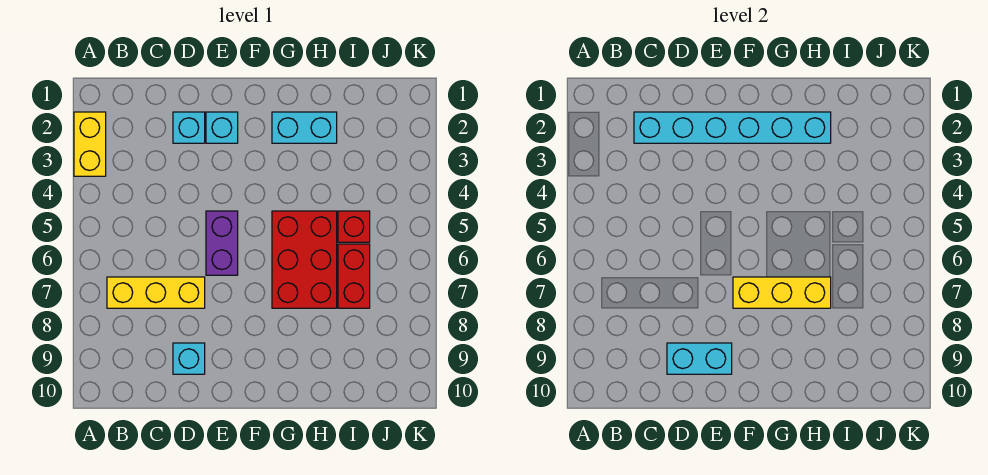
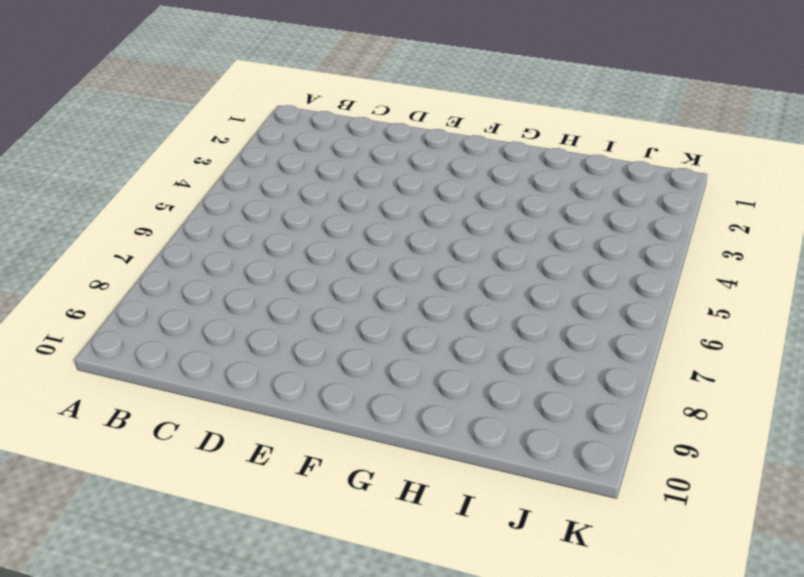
none -> yellow brick A2:A3 level 1
none -> yellow brick B7:D7 level 1
none -> cyan brick D2 level 1

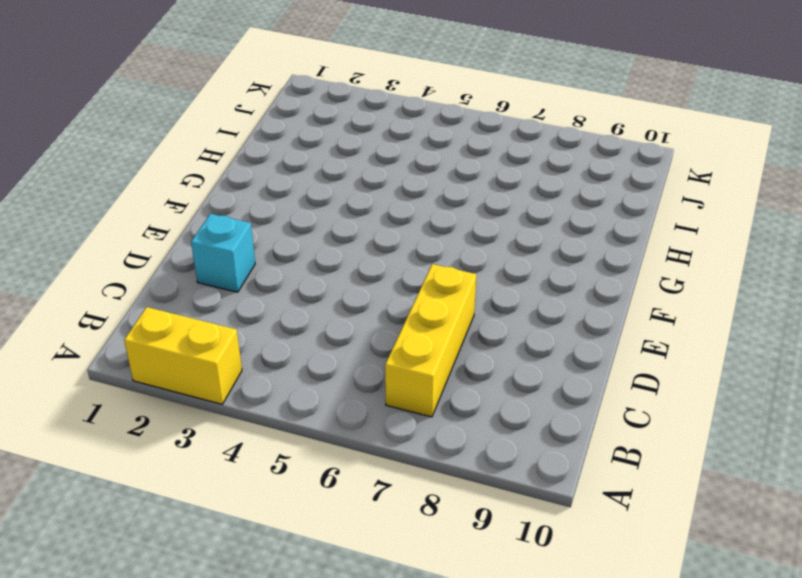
none -> cyan brick D9 level 1
none -> cyan brick E2 level 1
none -> purple brick E5:E6 level 1

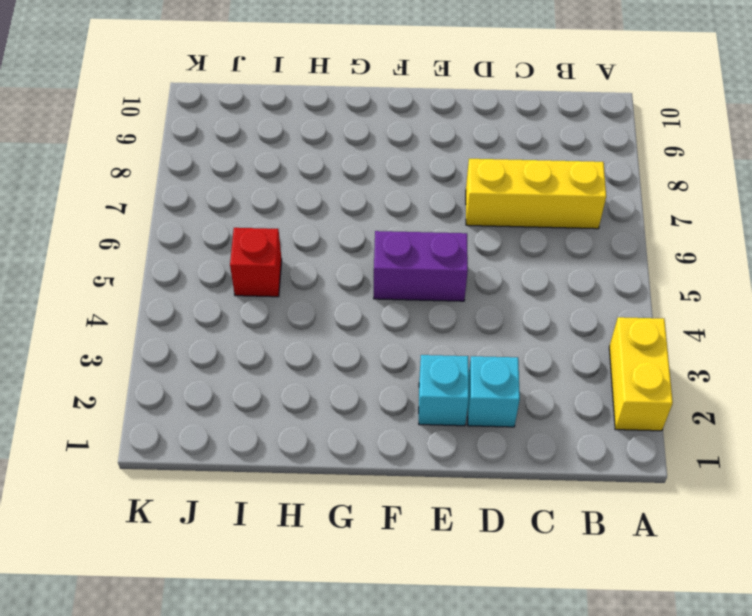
purple brick E5:F5 level 1 -> purple brick E5:E6 level 1
none -> cyan brick D9 level 1
none -> cyan brick G2:H2 level 1
none -> red brick G5:H7 level 1

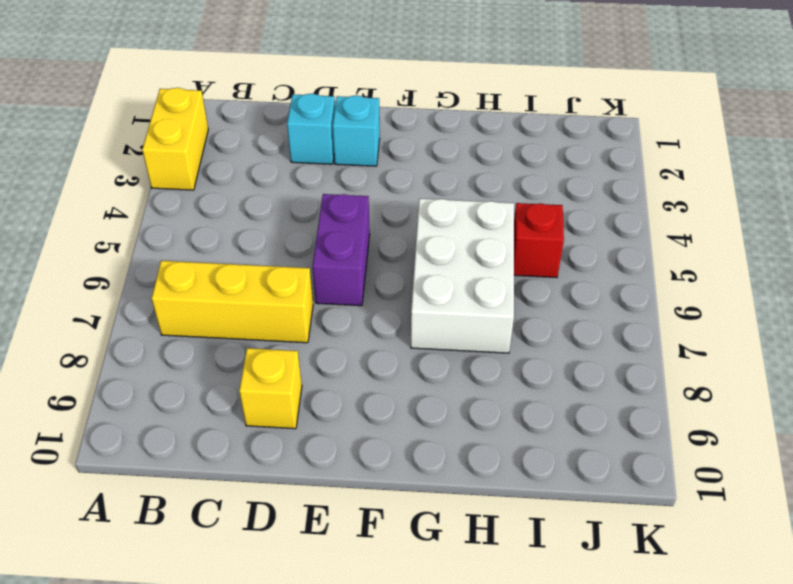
yellow brick D9 level 1 -> cyan brick D9 level 1
white brick G5:H7 level 1 -> red brick G5:H7 level 1
none -> cyan brick G2:H2 level 1
none -> red brick I6:I7 level 1
none -> cyan brick C2:H2 level 2

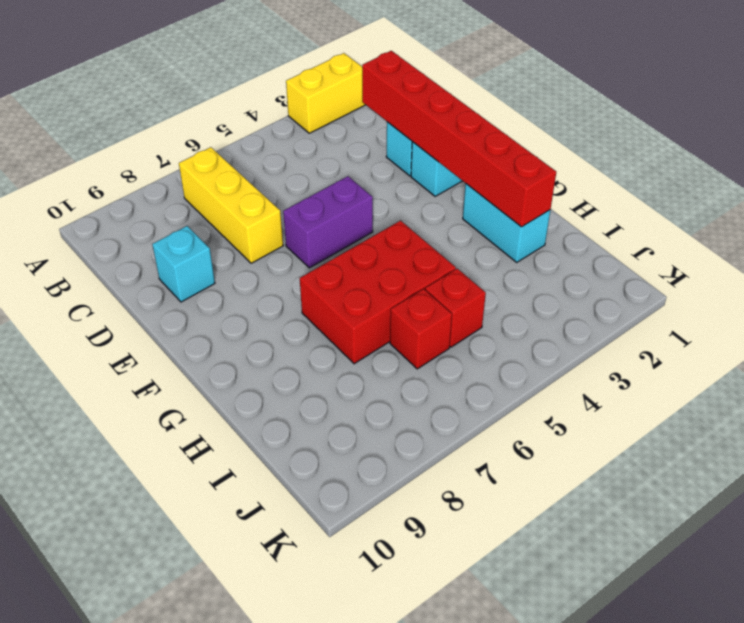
red brick C2:H2 level 2 -> cyan brick C2:H2 level 2
red brick I6 level 1 -> red brick I6:I7 level 1
none -> cyan brick D9:E9 level 2
none -> yellow brick F7:H7 level 2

■ REQUIREMENT
The result should be the full material above, word for word, with its pictures omitted.

■ YOUR RESPONSE
none -> yellow brick A2:A3 level 1
none -> yellow brick B7:D7 level 1
none -> cyan brick D2 level 1

none -> cyan brick D9 level 1
none -> cyan brick E2 level 1
none -> purple brick E5:E6 level 1

purple brick E5:F5 level 1 -> purple brick E5:E6 level 1
none -> cyan brick D9 level 1
none -> cyan brick G2:H2 level 1
none -> red brick G5:H7 level 1

yellow brick D9 level 1 -> cyan brick D9 level 1
white brick G5:H7 level 1 -> red brick G5:H7 level 1
none -> cyan brick G2:H2 level 1
none -> red brick I6:I7 level 1
none -> cyan brick C2:H2 level 2

red brick C2:H2 level 2 -> cyan brick C2:H2 level 2
red brick I6 level 1 -> red brick I6:I7 level 1
none -> cyan brick D9:E9 level 2
none -> yellow brick F7:H7 level 2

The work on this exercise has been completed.